* _Given records_:
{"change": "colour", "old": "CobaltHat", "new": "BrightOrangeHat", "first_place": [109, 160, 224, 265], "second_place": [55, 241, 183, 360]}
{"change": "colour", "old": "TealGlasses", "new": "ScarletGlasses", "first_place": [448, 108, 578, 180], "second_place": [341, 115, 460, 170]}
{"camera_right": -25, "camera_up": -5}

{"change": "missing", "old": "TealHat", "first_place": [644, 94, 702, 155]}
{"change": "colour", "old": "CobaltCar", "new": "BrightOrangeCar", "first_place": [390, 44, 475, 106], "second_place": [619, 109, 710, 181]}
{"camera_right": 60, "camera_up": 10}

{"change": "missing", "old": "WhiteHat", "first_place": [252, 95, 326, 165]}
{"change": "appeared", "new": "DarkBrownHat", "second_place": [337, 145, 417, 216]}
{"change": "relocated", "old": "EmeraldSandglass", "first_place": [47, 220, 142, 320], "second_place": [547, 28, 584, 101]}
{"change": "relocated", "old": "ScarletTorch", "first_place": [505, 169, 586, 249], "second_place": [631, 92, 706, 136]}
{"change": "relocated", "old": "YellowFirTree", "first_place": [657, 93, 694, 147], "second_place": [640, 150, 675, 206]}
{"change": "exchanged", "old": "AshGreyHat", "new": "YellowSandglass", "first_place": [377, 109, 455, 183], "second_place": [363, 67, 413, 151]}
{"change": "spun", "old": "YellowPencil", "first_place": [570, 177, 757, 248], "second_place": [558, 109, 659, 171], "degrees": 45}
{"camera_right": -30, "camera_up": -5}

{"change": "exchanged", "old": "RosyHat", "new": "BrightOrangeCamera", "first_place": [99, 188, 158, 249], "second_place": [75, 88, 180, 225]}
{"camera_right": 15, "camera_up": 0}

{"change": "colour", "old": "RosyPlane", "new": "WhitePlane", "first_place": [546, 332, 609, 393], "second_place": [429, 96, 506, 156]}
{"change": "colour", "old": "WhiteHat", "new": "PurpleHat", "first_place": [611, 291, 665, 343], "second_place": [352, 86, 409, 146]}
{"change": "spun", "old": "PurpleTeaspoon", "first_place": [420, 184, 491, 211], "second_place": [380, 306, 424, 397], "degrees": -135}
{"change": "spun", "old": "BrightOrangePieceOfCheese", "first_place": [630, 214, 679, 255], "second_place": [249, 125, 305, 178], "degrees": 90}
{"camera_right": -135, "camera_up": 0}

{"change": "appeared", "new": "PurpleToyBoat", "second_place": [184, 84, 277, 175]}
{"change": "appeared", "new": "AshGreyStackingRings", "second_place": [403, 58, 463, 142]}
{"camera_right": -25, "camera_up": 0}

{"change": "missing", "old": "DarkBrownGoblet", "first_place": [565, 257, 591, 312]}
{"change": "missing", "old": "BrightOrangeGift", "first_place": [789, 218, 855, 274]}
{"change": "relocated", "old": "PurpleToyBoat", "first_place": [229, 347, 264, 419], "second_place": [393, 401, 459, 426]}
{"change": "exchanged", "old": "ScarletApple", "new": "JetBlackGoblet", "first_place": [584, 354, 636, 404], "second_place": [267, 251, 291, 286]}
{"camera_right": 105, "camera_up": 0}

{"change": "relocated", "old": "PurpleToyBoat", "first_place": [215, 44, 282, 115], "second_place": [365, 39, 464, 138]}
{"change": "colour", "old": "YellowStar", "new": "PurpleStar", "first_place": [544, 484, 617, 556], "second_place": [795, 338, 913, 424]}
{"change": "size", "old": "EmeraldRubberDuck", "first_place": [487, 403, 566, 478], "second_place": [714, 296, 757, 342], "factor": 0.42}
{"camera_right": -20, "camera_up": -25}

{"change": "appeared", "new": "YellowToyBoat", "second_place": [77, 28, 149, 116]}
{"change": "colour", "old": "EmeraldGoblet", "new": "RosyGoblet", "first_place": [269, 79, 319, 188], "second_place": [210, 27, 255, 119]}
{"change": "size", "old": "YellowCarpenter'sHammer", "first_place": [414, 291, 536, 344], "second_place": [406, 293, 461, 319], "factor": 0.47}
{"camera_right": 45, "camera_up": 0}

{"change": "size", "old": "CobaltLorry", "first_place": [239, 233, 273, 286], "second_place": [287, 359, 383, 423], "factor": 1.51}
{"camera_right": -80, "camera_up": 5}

* _About this task_:
Take the data above and reproduce it exactly.

* _Answer to this problem_:
{"change": "colour", "old": "CobaltHat", "new": "BrightOrangeHat", "first_place": [109, 160, 224, 265], "second_place": [55, 241, 183, 360]}
{"change": "colour", "old": "TealGlasses", "new": "ScarletGlasses", "first_place": [448, 108, 578, 180], "second_place": [341, 115, 460, 170]}
{"camera_right": -25, "camera_up": -5}

{"change": "missing", "old": "TealHat", "first_place": [644, 94, 702, 155]}
{"change": "colour", "old": "CobaltCar", "new": "BrightOrangeCar", "first_place": [390, 44, 475, 106], "second_place": [619, 109, 710, 181]}
{"camera_right": 60, "camera_up": 10}

{"change": "missing", "old": "WhiteHat", "first_place": [252, 95, 326, 165]}
{"change": "appeared", "new": "DarkBrownHat", "second_place": [337, 145, 417, 216]}
{"change": "relocated", "old": "EmeraldSandglass", "first_place": [47, 220, 142, 320], "second_place": [547, 28, 584, 101]}
{"change": "relocated", "old": "ScarletTorch", "first_place": [505, 169, 586, 249], "second_place": [631, 92, 706, 136]}
{"change": "relocated", "old": "YellowFirTree", "first_place": [657, 93, 694, 147], "second_place": [640, 150, 675, 206]}
{"change": "exchanged", "old": "AshGreyHat", "new": "YellowSandglass", "first_place": [377, 109, 455, 183], "second_place": [363, 67, 413, 151]}
{"change": "spun", "old": "YellowPencil", "first_place": [570, 177, 757, 248], "second_place": [558, 109, 659, 171], "degrees": 45}
{"camera_right": -30, "camera_up": -5}

{"change": "exchanged", "old": "RosyHat", "new": "BrightOrangeCamera", "first_place": [99, 188, 158, 249], "second_place": [75, 88, 180, 225]}
{"camera_right": 15, "camera_up": 0}

{"change": "colour", "old": "RosyPlane", "new": "WhitePlane", "first_place": [546, 332, 609, 393], "second_place": [429, 96, 506, 156]}
{"change": "colour", "old": "WhiteHat", "new": "PurpleHat", "first_place": [611, 291, 665, 343], "second_place": [352, 86, 409, 146]}
{"change": "spun", "old": "PurpleTeaspoon", "first_place": [420, 184, 491, 211], "second_place": [380, 306, 424, 397], "degrees": -135}
{"change": "spun", "old": "BrightOrangePieceOfCheese", "first_place": [630, 214, 679, 255], "second_place": [249, 125, 305, 178], "degrees": 90}
{"camera_right": -135, "camera_up": 0}

{"change": "appeared", "new": "PurpleToyBoat", "second_place": [184, 84, 277, 175]}
{"change": "appeared", "new": "AshGreyStackingRings", "second_place": [403, 58, 463, 142]}
{"camera_right": -25, "camera_up": 0}

{"change": "missing", "old": "DarkBrownGoblet", "first_place": [565, 257, 591, 312]}
{"change": "missing", "old": "BrightOrangeGift", "first_place": [789, 218, 855, 274]}
{"change": "relocated", "old": "PurpleToyBoat", "first_place": [229, 347, 264, 419], "second_place": [393, 401, 459, 426]}
{"change": "exchanged", "old": "ScarletApple", "new": "JetBlackGoblet", "first_place": [584, 354, 636, 404], "second_place": [267, 251, 291, 286]}
{"camera_right": 105, "camera_up": 0}

{"change": "relocated", "old": "PurpleToyBoat", "first_place": [215, 44, 282, 115], "second_place": [365, 39, 464, 138]}
{"change": "colour", "old": "YellowStar", "new": "PurpleStar", "first_place": [544, 484, 617, 556], "second_place": [795, 338, 913, 424]}
{"change": "size", "old": "EmeraldRubberDuck", "first_place": [487, 403, 566, 478], "second_place": [714, 296, 757, 342], "factor": 0.42}
{"camera_right": -20, "camera_up": -25}

{"change": "appeared", "new": "YellowToyBoat", "second_place": [77, 28, 149, 116]}
{"change": "colour", "old": "EmeraldGoblet", "new": "RosyGoblet", "first_place": [269, 79, 319, 188], "second_place": [210, 27, 255, 119]}
{"change": "size", "old": "YellowCarpenter'sHammer", "first_place": [414, 291, 536, 344], "second_place": [406, 293, 461, 319], "factor": 0.47}
{"camera_right": 45, "camera_up": 0}

{"change": "size", "old": "CobaltLorry", "first_place": [239, 233, 273, 286], "second_place": [287, 359, 383, 423], "factor": 1.51}
{"camera_right": -80, "camera_up": 5}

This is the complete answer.